■ **The task**
Only the lines from the one containing "none -> orange slope D9:G11 level 1 top 11" through the last line of the data below belong in your answer, copied exactly and without pictures.

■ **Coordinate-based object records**
[Start of section]

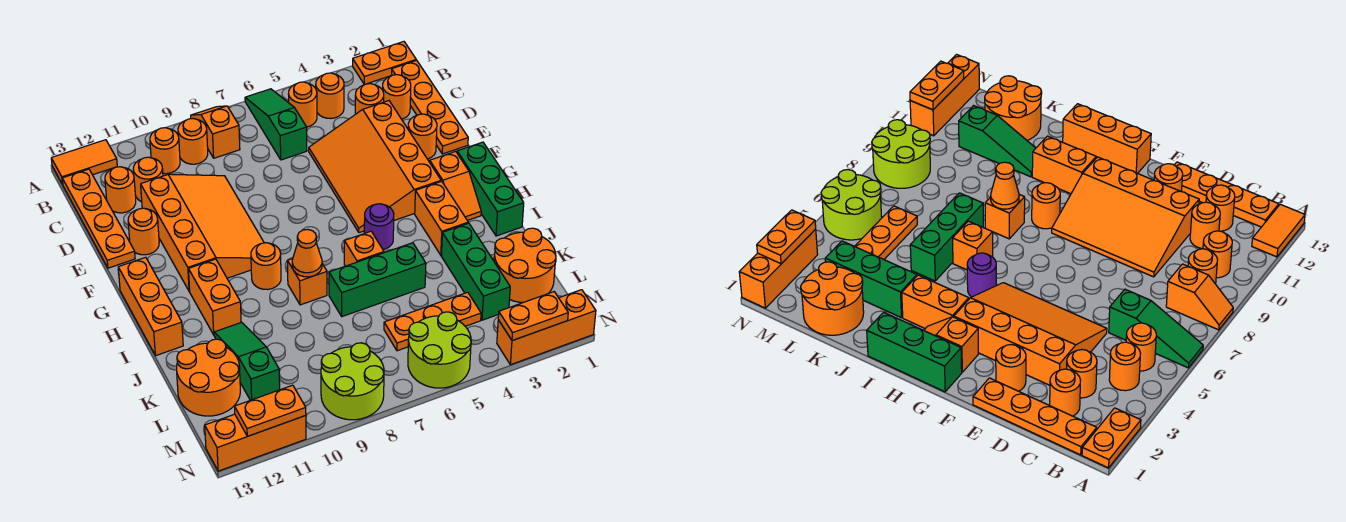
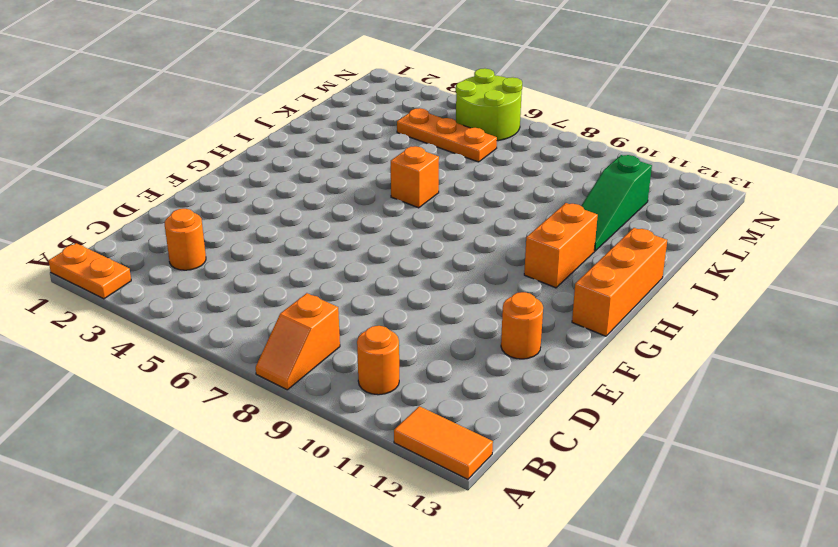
none -> green slope A6:C6 level 1 top C
none -> orange plate B1:E1 level 1
none -> orange round brick B4 level 1
none -> orange round brick B5 level 1

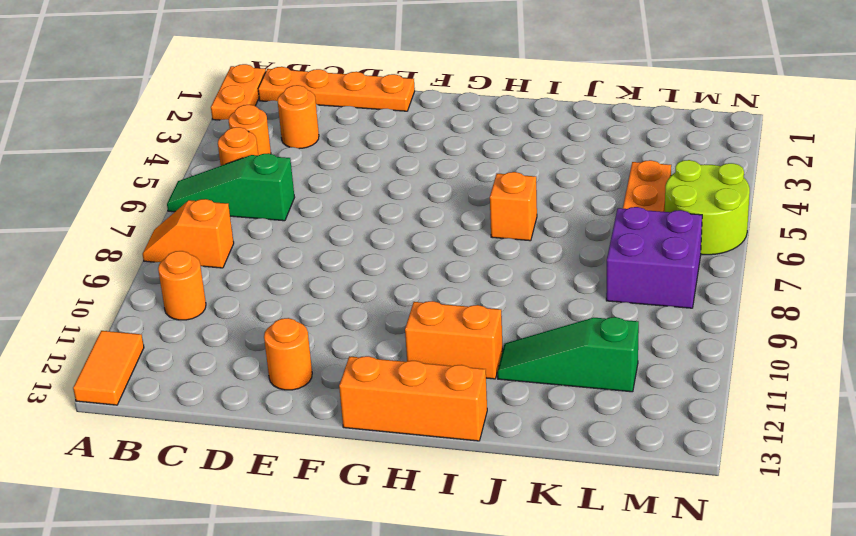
purple brick L7:M8 level 1 -> lime round brick M8:N9 level 1
none -> orange round brick B9 level 1
none -> orange plate B13:E13 level 1
none -> orange round brick C2 level 1
none -> orange round brick C11 level 1

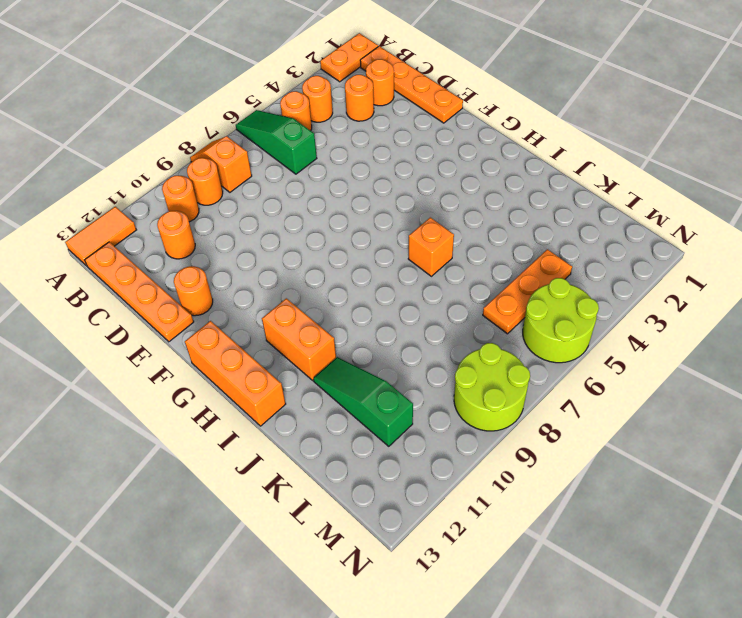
none -> orange round brick C12 level 1
none -> orange slope D3:G5 level 1 top 3
none -> orange slope D9:G11 level 1 top 11
none -> orange round brick E2 level 1

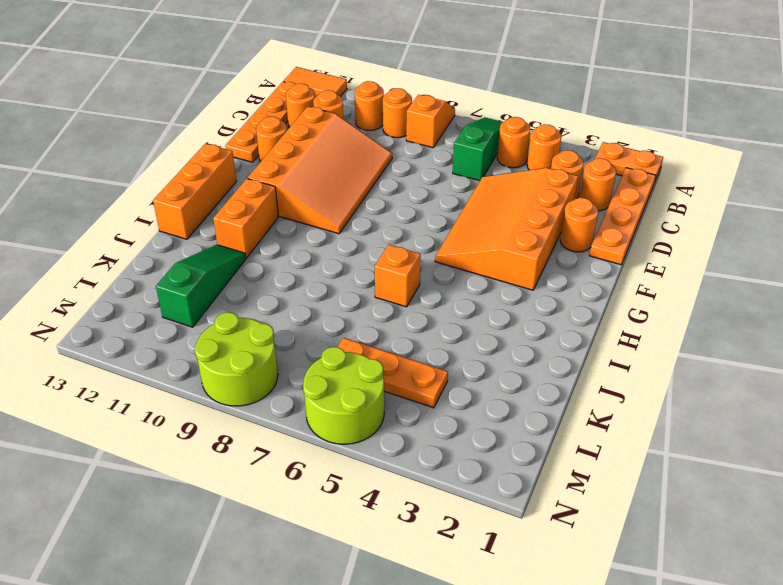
none -> green brick G1:I1 level 1
none -> orange slope G2:H2 level 1 top G
none -> orange brick H3:I3 level 1
none -> purple round brick H5 level 1

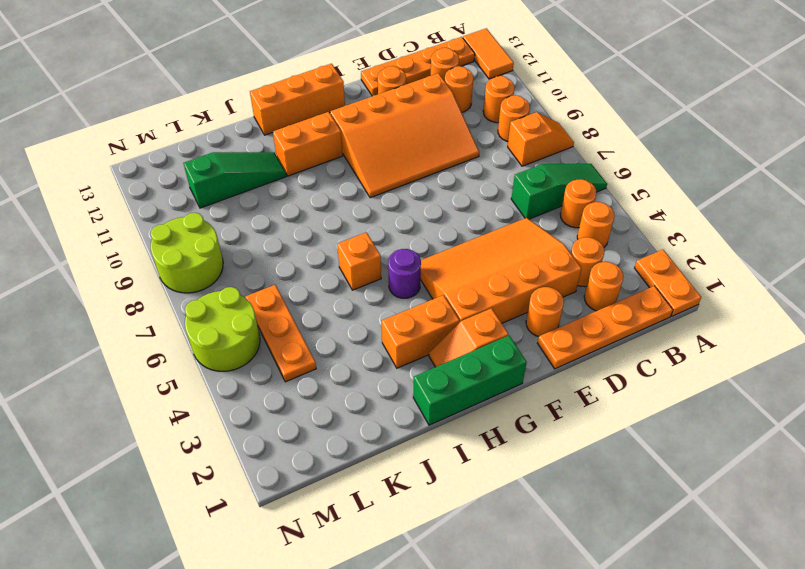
none -> orange round brick H9 level 1
none -> orange brick I8 level 1
none -> green brick J3:L3 level 1
none -> green brick J5:J7 level 1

[End of section]

■ **Exercise response**
none -> orange slope D9:G11 level 1 top 11
none -> orange round brick E2 level 1

none -> green brick G1:I1 level 1
none -> orange slope G2:H2 level 1 top G
none -> orange brick H3:I3 level 1
none -> purple round brick H5 level 1

none -> orange round brick H9 level 1
none -> orange brick I8 level 1
none -> green brick J3:L3 level 1
none -> green brick J5:J7 level 1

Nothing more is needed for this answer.